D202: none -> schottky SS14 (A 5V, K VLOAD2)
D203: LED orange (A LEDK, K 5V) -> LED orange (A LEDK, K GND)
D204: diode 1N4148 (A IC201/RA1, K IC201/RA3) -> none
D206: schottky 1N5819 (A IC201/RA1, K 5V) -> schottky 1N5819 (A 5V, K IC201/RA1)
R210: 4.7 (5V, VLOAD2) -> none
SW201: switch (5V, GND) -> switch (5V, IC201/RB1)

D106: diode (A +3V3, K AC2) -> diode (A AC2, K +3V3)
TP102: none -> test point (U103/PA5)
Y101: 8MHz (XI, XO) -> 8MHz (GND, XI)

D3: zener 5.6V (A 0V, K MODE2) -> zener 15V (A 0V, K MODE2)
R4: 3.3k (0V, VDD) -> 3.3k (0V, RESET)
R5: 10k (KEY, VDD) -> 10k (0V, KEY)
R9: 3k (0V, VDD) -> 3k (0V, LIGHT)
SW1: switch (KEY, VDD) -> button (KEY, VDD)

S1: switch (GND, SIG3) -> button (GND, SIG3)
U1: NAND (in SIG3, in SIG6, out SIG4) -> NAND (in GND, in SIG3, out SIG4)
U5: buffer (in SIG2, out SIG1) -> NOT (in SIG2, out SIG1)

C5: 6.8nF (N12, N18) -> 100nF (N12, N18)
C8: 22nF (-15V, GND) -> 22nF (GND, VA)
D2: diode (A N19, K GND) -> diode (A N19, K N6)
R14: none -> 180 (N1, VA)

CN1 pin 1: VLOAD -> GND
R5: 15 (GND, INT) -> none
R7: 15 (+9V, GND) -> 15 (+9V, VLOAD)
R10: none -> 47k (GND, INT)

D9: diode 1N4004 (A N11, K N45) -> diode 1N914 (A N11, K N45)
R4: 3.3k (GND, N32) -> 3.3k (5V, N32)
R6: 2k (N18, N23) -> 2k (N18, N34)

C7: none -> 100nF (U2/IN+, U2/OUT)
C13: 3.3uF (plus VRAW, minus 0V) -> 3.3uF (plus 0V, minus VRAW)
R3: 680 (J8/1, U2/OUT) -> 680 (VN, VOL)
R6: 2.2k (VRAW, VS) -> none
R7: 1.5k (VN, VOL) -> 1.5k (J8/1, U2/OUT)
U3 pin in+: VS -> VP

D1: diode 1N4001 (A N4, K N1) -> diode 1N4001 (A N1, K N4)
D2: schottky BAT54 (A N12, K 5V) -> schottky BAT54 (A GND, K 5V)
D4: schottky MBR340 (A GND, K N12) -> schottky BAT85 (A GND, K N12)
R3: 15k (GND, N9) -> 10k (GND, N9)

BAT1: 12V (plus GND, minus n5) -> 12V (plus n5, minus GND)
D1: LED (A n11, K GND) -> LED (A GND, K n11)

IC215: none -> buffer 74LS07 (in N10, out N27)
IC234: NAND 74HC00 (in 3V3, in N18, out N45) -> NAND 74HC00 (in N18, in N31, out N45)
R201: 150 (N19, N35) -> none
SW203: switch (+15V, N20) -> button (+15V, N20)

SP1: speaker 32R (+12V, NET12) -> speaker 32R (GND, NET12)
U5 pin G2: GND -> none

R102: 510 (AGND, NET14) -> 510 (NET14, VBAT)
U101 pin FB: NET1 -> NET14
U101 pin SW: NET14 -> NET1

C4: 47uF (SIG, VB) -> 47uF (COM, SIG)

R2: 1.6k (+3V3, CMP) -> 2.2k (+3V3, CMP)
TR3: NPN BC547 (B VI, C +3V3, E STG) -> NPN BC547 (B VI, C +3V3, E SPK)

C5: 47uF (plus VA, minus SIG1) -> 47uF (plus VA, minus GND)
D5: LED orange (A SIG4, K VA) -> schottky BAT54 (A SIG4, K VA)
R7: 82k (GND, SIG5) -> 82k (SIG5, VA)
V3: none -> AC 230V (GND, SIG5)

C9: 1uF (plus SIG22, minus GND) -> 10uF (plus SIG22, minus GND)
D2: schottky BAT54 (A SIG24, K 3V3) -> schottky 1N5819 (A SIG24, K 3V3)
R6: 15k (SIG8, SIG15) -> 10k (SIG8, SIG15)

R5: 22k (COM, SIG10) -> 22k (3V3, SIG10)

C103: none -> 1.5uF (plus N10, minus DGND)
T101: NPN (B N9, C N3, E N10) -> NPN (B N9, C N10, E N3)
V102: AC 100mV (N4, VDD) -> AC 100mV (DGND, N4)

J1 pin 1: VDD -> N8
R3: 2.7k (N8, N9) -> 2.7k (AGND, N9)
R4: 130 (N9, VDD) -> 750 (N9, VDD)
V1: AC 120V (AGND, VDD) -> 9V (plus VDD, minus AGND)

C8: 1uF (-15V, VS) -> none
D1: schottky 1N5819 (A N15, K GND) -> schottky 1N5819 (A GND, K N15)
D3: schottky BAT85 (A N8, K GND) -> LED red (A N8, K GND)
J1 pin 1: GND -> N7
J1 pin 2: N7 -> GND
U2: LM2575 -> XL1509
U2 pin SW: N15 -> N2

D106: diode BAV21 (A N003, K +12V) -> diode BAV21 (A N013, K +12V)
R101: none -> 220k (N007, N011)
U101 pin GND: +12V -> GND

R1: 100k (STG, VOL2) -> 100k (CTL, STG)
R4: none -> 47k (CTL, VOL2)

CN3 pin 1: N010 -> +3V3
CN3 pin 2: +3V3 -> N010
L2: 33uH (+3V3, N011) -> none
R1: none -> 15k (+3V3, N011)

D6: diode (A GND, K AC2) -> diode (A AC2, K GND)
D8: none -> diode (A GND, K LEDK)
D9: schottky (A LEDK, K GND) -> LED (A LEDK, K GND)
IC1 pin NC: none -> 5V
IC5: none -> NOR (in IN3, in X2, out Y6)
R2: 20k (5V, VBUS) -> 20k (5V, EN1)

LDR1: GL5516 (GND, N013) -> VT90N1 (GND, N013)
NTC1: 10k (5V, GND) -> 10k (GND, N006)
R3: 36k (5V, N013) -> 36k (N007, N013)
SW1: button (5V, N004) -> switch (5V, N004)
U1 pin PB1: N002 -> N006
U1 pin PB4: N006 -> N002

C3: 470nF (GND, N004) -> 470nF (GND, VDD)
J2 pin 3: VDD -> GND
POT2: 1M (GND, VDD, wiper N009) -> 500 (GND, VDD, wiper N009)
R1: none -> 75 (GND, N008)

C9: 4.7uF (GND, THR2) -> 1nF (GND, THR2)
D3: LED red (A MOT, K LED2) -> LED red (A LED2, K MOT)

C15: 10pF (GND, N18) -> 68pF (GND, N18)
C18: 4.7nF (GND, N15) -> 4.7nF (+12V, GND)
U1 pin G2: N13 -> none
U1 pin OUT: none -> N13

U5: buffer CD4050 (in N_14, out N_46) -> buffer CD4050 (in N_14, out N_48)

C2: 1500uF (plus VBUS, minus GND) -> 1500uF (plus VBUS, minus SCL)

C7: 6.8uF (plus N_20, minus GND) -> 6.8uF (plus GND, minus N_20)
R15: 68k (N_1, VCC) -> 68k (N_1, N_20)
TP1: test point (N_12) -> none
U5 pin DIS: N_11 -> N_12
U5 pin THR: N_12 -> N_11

•••••

**Task instructions**.
Above are the records; from them, give again exactly the lines from the one containing "U101 pin FB: NET1 -> NET14" to the one containing "R2: 20k (5V, VBUS) -> 20k (5V, EN1)", both lines included, and nothing more.

**Final answer**.
U101 pin FB: NET1 -> NET14
U101 pin SW: NET14 -> NET1

C4: 47uF (SIG, VB) -> 47uF (COM, SIG)

R2: 1.6k (+3V3, CMP) -> 2.2k (+3V3, CMP)
TR3: NPN BC547 (B VI, C +3V3, E STG) -> NPN BC547 (B VI, C +3V3, E SPK)

C5: 47uF (plus VA, minus SIG1) -> 47uF (plus VA, minus GND)
D5: LED orange (A SIG4, K VA) -> schottky BAT54 (A SIG4, K VA)
R7: 82k (GND, SIG5) -> 82k (SIG5, VA)
V3: none -> AC 230V (GND, SIG5)

C9: 1uF (plus SIG22, minus GND) -> 10uF (plus SIG22, minus GND)
D2: schottky BAT54 (A SIG24, K 3V3) -> schottky 1N5819 (A SIG24, K 3V3)
R6: 15k (SIG8, SIG15) -> 10k (SIG8, SIG15)

R5: 22k (COM, SIG10) -> 22k (3V3, SIG10)

C103: none -> 1.5uF (plus N10, minus DGND)
T101: NPN (B N9, C N3, E N10) -> NPN (B N9, C N10, E N3)
V102: AC 100mV (N4, VDD) -> AC 100mV (DGND, N4)

J1 pin 1: VDD -> N8
R3: 2.7k (N8, N9) -> 2.7k (AGND, N9)
R4: 130 (N9, VDD) -> 750 (N9, VDD)
V1: AC 120V (AGND, VDD) -> 9V (plus VDD, minus AGND)

C8: 1uF (-15V, VS) -> none
D1: schottky 1N5819 (A N15, K GND) -> schottky 1N5819 (A GND, K N15)
D3: schottky BAT85 (A N8, K GND) -> LED red (A N8, K GND)
J1 pin 1: GND -> N7
J1 pin 2: N7 -> GND
U2: LM2575 -> XL1509
U2 pin SW: N15 -> N2

D106: diode BAV21 (A N003, K +12V) -> diode BAV21 (A N013, K +12V)
R101: none -> 220k (N007, N011)
U101 pin GND: +12V -> GND

R1: 100k (STG, VOL2) -> 100k (CTL, STG)
R4: none -> 47k (CTL, VOL2)

CN3 pin 1: N010 -> +3V3
CN3 pin 2: +3V3 -> N010
L2: 33uH (+3V3, N011) -> none
R1: none -> 15k (+3V3, N011)

D6: diode (A GND, K AC2) -> diode (A AC2, K GND)
D8: none -> diode (A GND, K LEDK)
D9: schottky (A LEDK, K GND) -> LED (A LEDK, K GND)
IC1 pin NC: none -> 5V
IC5: none -> NOR (in IN3, in X2, out Y6)
R2: 20k (5V, VBUS) -> 20k (5V, EN1)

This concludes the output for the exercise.